> _DATA SECTION_
========================
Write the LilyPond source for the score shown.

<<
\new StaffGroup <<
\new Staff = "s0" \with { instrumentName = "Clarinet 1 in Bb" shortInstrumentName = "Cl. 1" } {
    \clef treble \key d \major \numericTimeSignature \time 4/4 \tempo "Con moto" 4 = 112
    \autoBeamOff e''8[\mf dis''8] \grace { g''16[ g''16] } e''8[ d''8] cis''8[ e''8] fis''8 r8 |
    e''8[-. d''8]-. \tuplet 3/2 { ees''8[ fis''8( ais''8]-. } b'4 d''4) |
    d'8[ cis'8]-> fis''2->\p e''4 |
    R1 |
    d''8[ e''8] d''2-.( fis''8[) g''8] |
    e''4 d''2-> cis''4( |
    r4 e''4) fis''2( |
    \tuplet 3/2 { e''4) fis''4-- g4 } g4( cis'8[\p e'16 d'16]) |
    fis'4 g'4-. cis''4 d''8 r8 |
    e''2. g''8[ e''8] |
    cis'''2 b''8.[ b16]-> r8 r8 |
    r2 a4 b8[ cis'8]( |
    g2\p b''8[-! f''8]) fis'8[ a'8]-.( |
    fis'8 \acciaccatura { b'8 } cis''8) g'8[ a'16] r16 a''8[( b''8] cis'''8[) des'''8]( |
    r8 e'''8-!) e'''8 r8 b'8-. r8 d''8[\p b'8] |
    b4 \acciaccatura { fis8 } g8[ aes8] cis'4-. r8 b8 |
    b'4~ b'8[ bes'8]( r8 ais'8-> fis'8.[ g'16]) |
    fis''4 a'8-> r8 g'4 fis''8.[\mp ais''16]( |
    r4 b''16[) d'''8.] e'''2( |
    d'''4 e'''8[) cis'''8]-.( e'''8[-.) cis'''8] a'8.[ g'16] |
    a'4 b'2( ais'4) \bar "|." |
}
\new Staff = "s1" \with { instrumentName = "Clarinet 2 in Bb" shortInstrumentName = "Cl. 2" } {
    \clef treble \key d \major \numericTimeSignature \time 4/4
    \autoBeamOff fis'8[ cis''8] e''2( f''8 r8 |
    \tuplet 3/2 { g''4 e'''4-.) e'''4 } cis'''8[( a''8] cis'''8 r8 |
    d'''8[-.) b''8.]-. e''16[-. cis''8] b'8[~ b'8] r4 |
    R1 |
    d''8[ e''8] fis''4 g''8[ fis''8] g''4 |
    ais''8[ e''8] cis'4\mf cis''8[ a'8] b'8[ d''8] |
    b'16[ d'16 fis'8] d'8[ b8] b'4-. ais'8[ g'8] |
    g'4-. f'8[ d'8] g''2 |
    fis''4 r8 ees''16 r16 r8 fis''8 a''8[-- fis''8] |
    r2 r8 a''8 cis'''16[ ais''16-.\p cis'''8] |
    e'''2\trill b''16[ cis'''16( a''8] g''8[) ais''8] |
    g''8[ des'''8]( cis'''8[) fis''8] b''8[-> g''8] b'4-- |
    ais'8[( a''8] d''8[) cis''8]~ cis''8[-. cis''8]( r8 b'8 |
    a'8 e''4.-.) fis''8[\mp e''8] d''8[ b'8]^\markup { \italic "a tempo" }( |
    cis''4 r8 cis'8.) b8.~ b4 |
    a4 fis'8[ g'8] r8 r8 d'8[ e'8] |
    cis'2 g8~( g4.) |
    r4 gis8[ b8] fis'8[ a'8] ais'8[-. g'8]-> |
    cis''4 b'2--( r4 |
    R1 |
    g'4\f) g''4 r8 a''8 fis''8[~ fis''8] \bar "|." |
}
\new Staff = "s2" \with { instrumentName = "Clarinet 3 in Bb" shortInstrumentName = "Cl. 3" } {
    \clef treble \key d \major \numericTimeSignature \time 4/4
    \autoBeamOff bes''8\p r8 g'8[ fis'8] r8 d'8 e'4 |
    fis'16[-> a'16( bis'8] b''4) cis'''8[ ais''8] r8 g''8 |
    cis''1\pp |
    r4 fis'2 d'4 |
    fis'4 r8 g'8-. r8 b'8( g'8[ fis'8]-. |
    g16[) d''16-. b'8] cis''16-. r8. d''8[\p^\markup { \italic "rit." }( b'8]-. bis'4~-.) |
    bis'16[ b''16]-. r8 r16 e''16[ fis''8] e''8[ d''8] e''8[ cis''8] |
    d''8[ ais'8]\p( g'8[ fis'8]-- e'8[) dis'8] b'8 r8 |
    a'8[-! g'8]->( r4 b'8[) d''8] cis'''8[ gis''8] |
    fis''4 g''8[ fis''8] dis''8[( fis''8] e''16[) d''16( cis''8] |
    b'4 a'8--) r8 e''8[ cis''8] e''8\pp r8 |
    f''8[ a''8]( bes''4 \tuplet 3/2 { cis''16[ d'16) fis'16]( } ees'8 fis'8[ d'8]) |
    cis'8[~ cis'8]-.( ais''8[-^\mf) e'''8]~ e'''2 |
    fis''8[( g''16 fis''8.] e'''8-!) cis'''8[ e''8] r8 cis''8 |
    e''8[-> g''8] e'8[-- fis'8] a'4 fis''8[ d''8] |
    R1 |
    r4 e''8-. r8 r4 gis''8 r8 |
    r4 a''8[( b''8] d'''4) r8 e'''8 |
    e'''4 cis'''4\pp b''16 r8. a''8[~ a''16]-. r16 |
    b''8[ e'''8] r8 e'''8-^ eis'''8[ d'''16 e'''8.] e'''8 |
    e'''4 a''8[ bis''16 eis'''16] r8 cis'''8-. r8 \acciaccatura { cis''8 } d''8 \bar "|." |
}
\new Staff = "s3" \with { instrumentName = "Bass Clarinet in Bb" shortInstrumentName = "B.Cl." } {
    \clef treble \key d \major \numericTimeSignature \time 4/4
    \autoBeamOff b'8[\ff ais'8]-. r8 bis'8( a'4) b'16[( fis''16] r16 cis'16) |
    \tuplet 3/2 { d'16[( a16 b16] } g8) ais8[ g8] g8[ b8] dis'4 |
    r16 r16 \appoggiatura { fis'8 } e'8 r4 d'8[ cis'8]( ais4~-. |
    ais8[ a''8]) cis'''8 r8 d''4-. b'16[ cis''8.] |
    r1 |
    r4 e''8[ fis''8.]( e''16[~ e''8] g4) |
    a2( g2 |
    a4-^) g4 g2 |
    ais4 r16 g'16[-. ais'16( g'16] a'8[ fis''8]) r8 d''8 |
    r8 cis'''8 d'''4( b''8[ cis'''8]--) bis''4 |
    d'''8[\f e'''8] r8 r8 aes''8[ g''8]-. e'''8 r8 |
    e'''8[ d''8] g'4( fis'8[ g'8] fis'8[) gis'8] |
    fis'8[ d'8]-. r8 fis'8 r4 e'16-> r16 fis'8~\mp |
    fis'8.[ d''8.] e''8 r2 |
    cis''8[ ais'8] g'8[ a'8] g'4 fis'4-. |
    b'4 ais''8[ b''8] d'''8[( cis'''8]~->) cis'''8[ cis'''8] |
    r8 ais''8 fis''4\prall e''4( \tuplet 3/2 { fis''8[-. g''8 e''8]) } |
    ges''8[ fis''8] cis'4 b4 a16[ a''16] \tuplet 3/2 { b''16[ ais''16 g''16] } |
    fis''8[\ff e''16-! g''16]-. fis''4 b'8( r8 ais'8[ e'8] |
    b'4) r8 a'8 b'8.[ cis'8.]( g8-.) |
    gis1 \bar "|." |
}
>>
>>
========================
> _WRITTEN PROBLEM_
Gather every line of the data above that contains the string "tempo", and copy each one in full.

> _RESULT OF THE EXERCISE_
    \clef treble \key d \major \numericTimeSignature \time 4/4 \tempo "Con moto" 4 = 112
    a'8 e''4.-.) fis''8[\mp e''8] d''8[ b'8]^\markup { \italic "a tempo" }( |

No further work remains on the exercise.